- [Activity] Down to the last line, retype each line of the entries exactly, starting with the one that contains "brown cake: 0 -> 1".

[Dataset records]
▬▬▬

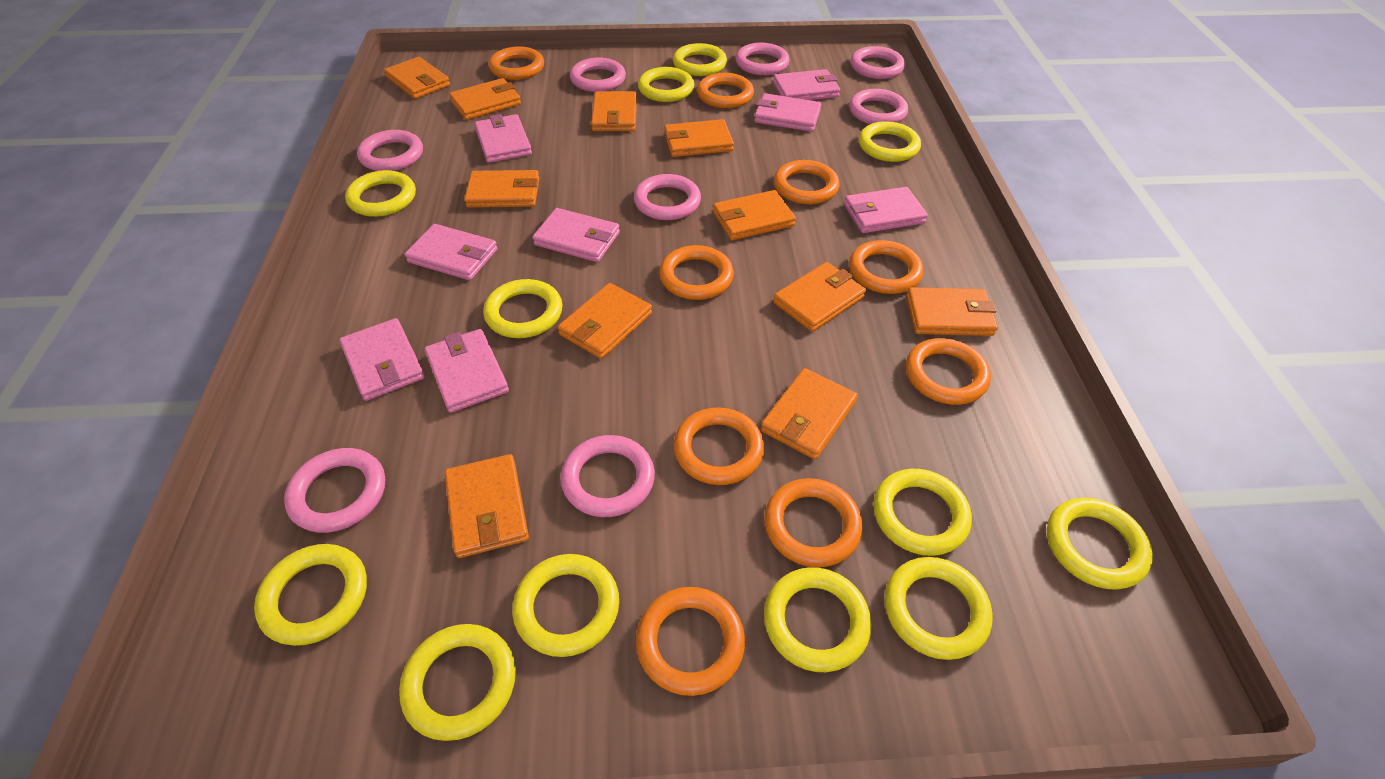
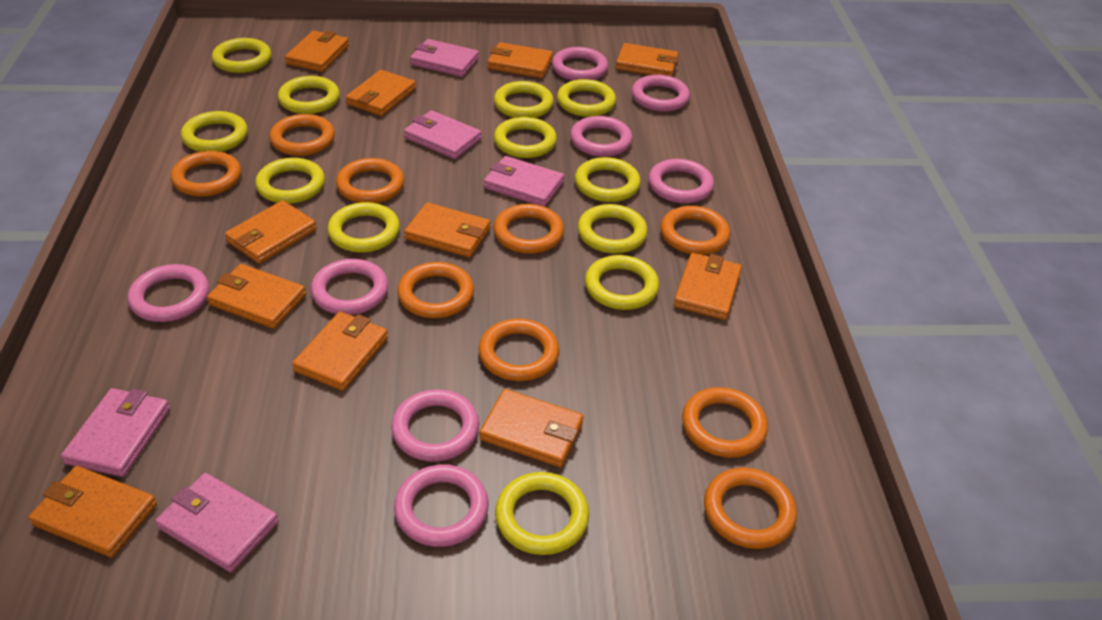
pink wallet: 8 -> 5

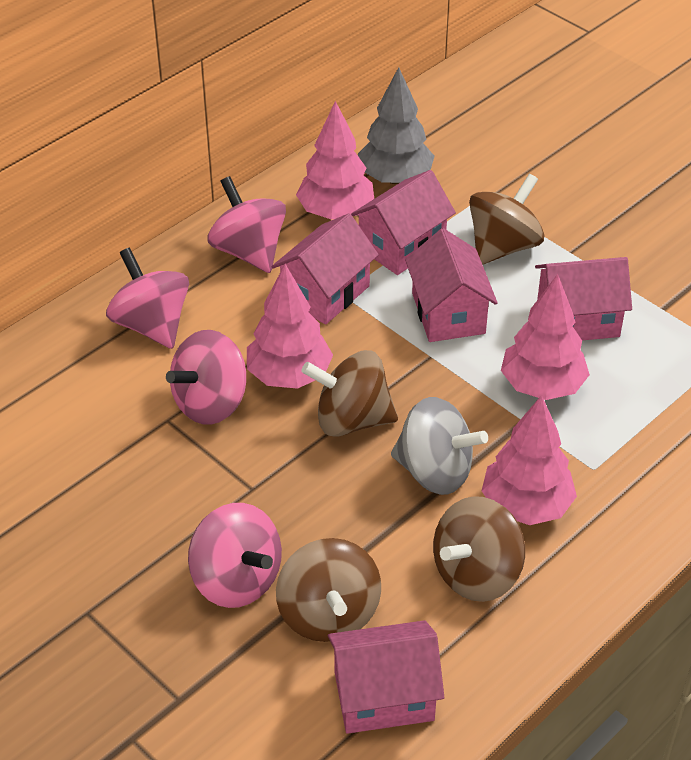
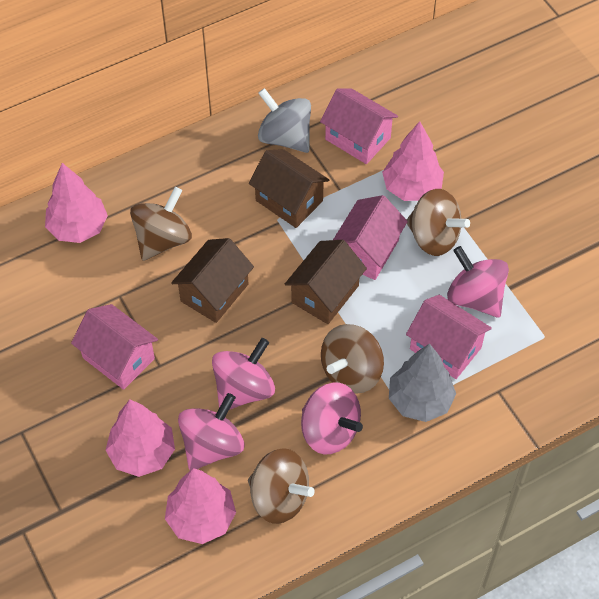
brown house: 0 -> 3
pink house: 5 -> 4

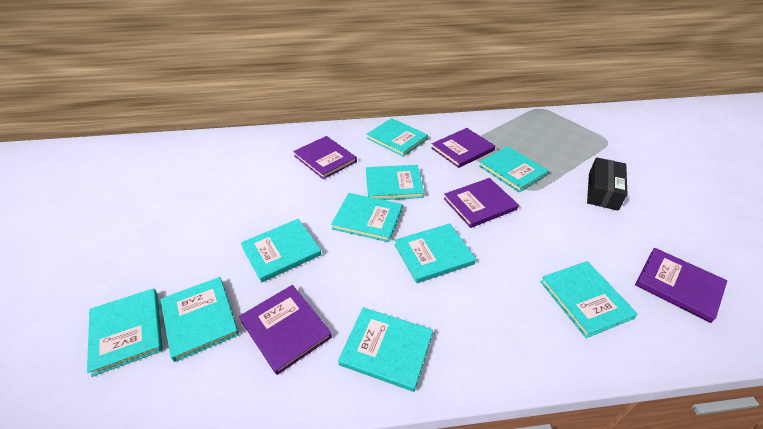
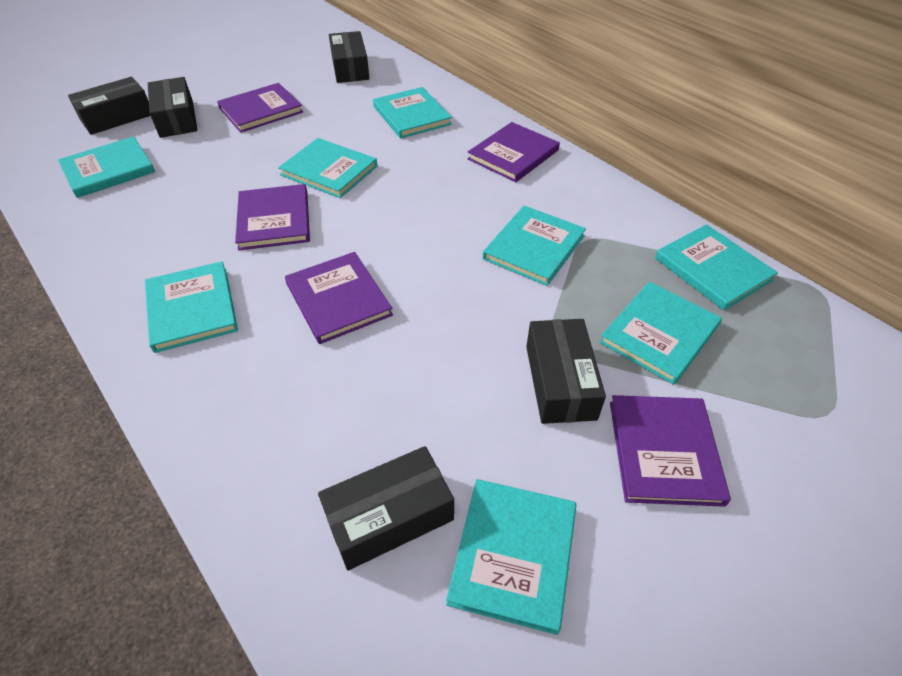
black box: 1 -> 5
turquoise book: 10 -> 8

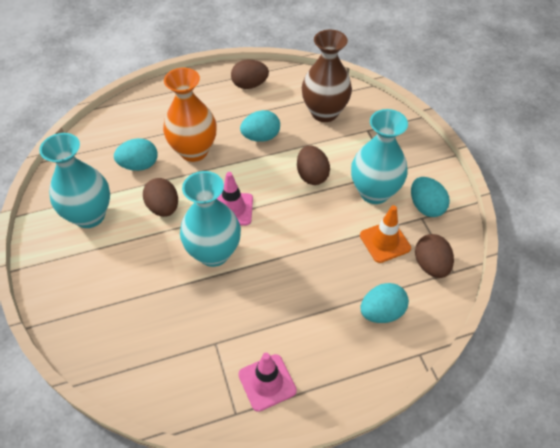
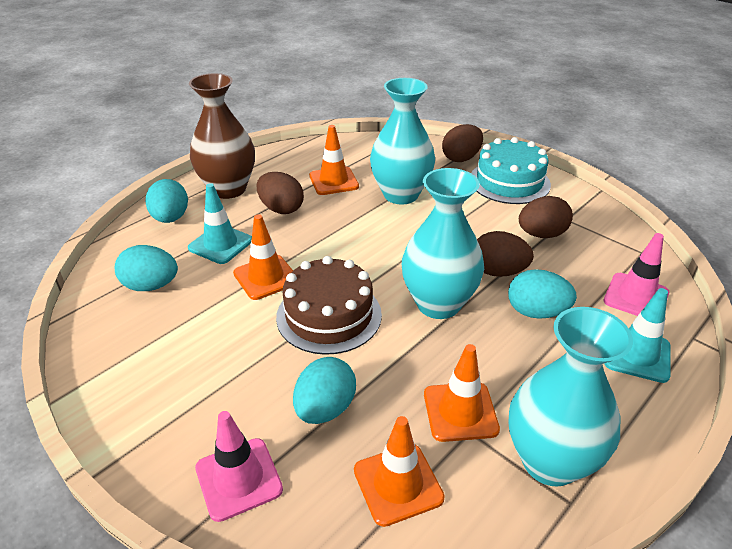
brown cake: 0 -> 1
orange traffic cone: 1 -> 4
orange vase: 1 -> 0
turquoise cake: 0 -> 1
turquoise traffic cone: 0 -> 2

▬▬▬

- [Expected answer]
brown cake: 0 -> 1
orange traffic cone: 1 -> 4
orange vase: 1 -> 0
turquoise cake: 0 -> 1
turquoise traffic cone: 0 -> 2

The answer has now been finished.